→ Problem to solve: In the entries below, which lines run from the one containing "black house [198,100,297,237]" to the one containing "green ring [833,326,879,369] -> none"? Copy exactly those lines, ends included, and no others.

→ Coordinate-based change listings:
((

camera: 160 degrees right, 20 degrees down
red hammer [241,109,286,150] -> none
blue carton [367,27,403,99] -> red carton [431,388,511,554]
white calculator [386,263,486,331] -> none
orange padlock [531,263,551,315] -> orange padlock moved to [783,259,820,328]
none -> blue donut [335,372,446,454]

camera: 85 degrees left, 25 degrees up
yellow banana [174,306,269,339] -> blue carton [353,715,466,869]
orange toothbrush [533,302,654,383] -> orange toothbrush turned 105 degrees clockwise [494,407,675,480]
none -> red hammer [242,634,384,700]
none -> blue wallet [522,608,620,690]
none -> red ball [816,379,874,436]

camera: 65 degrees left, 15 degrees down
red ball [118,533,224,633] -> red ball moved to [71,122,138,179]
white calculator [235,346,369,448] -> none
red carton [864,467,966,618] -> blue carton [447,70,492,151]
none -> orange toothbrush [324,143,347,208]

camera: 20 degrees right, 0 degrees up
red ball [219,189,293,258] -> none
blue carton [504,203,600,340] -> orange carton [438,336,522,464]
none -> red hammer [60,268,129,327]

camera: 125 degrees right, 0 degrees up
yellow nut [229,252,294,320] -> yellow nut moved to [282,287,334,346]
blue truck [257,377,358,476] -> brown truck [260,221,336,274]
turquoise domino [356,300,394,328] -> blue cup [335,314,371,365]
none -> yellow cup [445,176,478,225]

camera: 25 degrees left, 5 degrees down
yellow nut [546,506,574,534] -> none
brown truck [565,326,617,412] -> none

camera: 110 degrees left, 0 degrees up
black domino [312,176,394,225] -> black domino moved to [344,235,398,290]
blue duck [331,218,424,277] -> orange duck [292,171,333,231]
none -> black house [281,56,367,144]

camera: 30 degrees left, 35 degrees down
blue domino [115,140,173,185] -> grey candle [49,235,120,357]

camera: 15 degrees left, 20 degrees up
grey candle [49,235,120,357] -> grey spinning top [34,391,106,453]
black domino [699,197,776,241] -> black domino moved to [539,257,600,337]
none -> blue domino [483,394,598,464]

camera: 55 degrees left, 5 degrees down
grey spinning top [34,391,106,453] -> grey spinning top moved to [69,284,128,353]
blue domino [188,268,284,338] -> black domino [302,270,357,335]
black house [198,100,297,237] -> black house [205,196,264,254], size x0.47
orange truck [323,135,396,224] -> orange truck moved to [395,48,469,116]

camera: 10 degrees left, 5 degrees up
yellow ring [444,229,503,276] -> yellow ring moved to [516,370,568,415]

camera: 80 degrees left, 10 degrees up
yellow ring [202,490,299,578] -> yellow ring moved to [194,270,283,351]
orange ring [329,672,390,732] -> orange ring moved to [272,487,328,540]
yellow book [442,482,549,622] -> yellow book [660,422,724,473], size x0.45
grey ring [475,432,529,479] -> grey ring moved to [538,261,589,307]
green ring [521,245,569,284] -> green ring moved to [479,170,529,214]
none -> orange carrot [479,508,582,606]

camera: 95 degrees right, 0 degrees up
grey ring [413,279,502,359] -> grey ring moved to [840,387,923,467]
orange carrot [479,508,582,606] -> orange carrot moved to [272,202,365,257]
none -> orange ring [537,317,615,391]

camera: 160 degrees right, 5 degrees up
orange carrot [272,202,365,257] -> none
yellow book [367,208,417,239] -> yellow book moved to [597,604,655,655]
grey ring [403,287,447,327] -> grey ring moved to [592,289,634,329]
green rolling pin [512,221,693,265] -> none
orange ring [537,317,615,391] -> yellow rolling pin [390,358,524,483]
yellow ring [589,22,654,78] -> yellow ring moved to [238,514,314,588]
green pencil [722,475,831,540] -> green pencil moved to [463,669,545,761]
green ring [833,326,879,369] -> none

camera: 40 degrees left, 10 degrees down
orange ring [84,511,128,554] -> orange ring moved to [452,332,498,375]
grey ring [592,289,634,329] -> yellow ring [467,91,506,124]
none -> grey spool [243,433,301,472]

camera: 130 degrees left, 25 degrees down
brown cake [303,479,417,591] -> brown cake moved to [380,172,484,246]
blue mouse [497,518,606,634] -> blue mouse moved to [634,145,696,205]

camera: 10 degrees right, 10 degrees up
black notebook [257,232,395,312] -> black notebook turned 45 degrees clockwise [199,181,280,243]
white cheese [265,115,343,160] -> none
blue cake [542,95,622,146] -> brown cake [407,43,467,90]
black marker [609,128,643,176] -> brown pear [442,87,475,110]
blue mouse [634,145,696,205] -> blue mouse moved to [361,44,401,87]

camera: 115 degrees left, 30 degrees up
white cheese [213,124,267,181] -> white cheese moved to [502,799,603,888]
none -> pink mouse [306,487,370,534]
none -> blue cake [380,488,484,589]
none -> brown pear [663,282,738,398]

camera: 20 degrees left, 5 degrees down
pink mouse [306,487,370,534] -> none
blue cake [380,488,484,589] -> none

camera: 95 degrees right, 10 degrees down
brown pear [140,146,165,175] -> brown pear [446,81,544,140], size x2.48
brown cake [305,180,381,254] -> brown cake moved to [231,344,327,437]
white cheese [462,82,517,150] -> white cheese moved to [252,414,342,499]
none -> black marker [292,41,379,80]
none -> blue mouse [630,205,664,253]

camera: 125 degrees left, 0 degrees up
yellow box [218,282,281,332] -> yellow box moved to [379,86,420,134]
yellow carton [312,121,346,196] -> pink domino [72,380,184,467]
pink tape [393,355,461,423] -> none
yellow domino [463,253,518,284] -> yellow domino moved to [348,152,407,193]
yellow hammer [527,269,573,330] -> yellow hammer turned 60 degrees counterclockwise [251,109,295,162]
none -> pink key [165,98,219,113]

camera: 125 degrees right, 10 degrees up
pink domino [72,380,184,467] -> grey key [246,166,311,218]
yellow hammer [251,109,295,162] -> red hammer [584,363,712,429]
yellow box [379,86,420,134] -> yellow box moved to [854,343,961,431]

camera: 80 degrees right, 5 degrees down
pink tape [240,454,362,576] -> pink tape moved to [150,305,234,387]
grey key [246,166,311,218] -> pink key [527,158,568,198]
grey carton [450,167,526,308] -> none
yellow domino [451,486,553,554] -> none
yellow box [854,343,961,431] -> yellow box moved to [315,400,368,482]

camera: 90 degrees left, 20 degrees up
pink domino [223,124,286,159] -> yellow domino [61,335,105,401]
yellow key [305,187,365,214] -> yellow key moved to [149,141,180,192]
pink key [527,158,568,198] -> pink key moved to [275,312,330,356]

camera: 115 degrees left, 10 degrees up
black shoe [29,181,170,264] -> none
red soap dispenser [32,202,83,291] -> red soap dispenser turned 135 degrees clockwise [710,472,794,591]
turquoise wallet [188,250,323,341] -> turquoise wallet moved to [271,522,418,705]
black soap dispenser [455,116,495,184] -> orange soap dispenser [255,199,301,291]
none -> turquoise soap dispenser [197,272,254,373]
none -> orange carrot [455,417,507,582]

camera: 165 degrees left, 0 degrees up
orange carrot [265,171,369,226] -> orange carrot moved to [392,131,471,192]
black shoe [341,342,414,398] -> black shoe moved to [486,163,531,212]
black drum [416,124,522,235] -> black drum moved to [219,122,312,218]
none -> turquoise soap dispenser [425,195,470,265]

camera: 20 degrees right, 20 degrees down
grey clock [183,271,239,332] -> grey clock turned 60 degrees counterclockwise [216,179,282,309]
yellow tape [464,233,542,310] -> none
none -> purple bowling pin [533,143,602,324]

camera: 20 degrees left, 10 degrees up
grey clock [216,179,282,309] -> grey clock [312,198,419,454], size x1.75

))

→ Reply:
black house [198,100,297,237] -> black house [205,196,264,254], size x0.47
orange truck [323,135,396,224] -> orange truck moved to [395,48,469,116]

camera: 10 degrees left, 5 degrees up
yellow ring [444,229,503,276] -> yellow ring moved to [516,370,568,415]

camera: 80 degrees left, 10 degrees up
yellow ring [202,490,299,578] -> yellow ring moved to [194,270,283,351]
orange ring [329,672,390,732] -> orange ring moved to [272,487,328,540]
yellow book [442,482,549,622] -> yellow book [660,422,724,473], size x0.45
grey ring [475,432,529,479] -> grey ring moved to [538,261,589,307]
green ring [521,245,569,284] -> green ring moved to [479,170,529,214]
none -> orange carrot [479,508,582,606]

camera: 95 degrees right, 0 degrees up
grey ring [413,279,502,359] -> grey ring moved to [840,387,923,467]
orange carrot [479,508,582,606] -> orange carrot moved to [272,202,365,257]
none -> orange ring [537,317,615,391]

camera: 160 degrees right, 5 degrees up
orange carrot [272,202,365,257] -> none
yellow book [367,208,417,239] -> yellow book moved to [597,604,655,655]
grey ring [403,287,447,327] -> grey ring moved to [592,289,634,329]
green rolling pin [512,221,693,265] -> none
orange ring [537,317,615,391] -> yellow rolling pin [390,358,524,483]
yellow ring [589,22,654,78] -> yellow ring moved to [238,514,314,588]
green pencil [722,475,831,540] -> green pencil moved to [463,669,545,761]
green ring [833,326,879,369] -> none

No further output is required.